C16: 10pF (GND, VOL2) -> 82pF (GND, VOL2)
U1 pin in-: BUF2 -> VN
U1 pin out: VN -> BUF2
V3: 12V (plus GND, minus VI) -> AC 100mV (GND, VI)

+++++

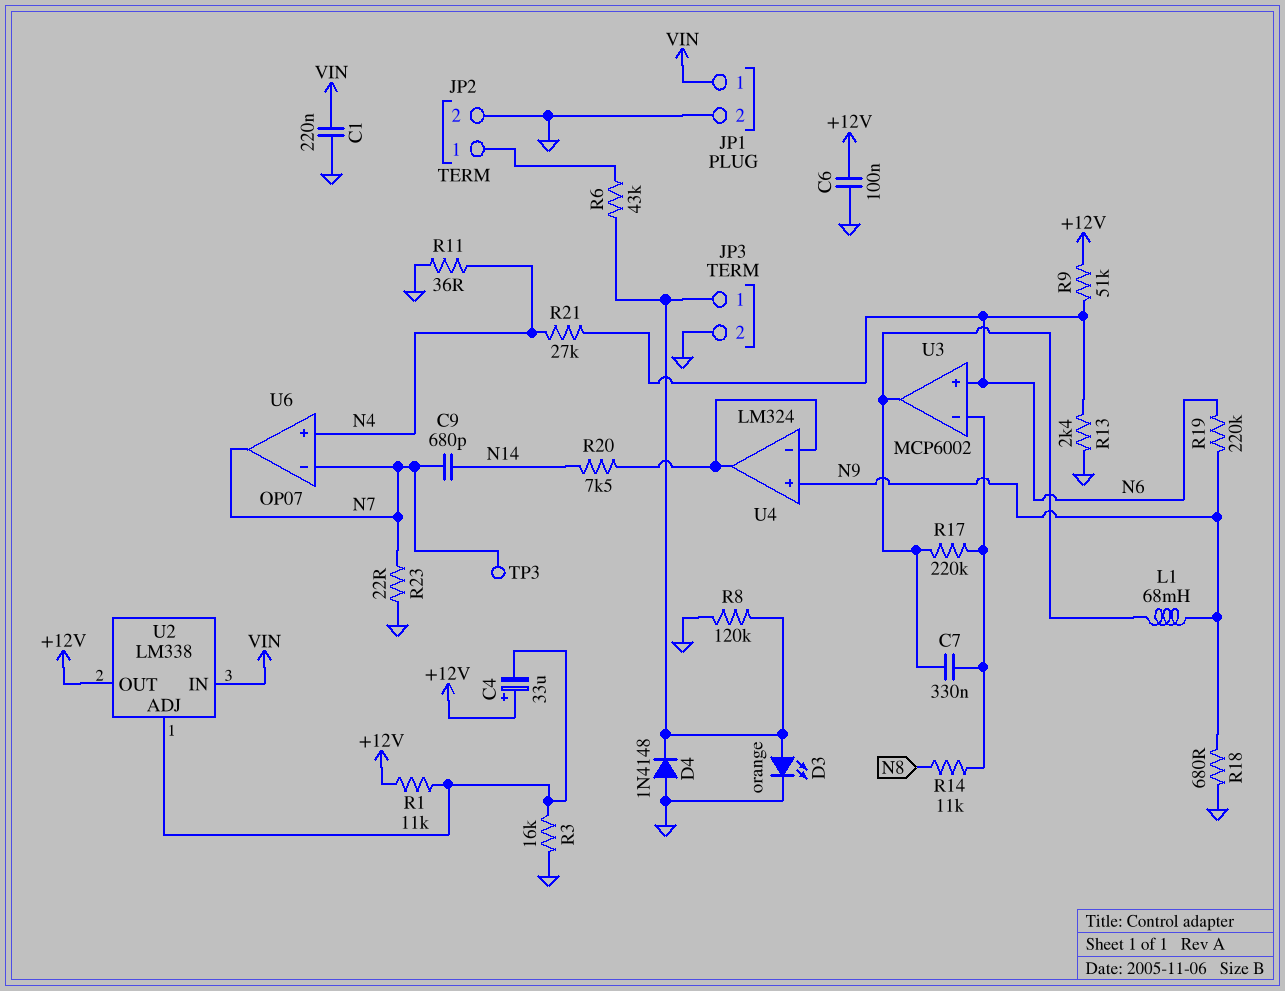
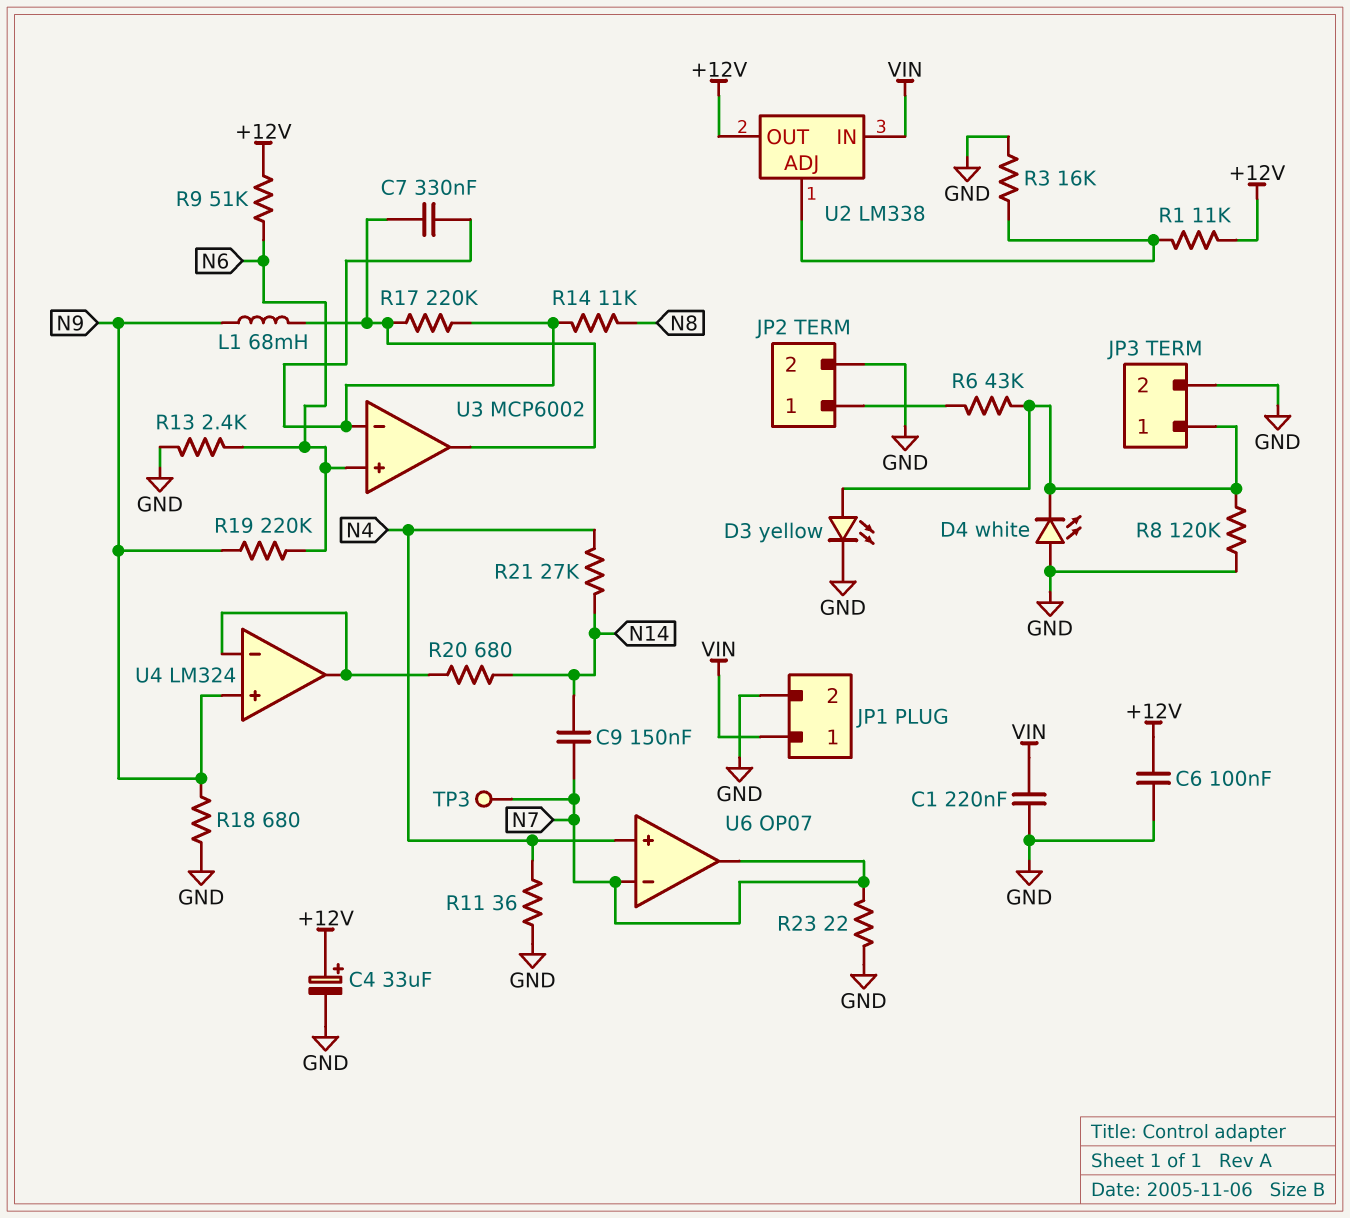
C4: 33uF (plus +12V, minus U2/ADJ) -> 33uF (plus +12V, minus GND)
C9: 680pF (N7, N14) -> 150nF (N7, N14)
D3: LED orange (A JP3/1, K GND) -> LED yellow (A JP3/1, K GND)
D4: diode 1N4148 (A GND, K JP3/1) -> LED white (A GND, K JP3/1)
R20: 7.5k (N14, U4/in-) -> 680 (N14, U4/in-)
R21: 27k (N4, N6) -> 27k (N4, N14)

+++++

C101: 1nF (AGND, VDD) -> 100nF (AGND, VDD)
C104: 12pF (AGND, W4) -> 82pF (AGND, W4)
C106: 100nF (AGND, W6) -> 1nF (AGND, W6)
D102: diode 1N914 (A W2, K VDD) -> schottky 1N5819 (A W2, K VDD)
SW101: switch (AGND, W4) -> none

+++++

Show all lines above that contain "minus".

V3: 12V (plus GND, minus VI) -> AC 100mV (GND, VI)
C4: 33uF (plus +12V, minus U2/ADJ) -> 33uF (plus +12V, minus GND)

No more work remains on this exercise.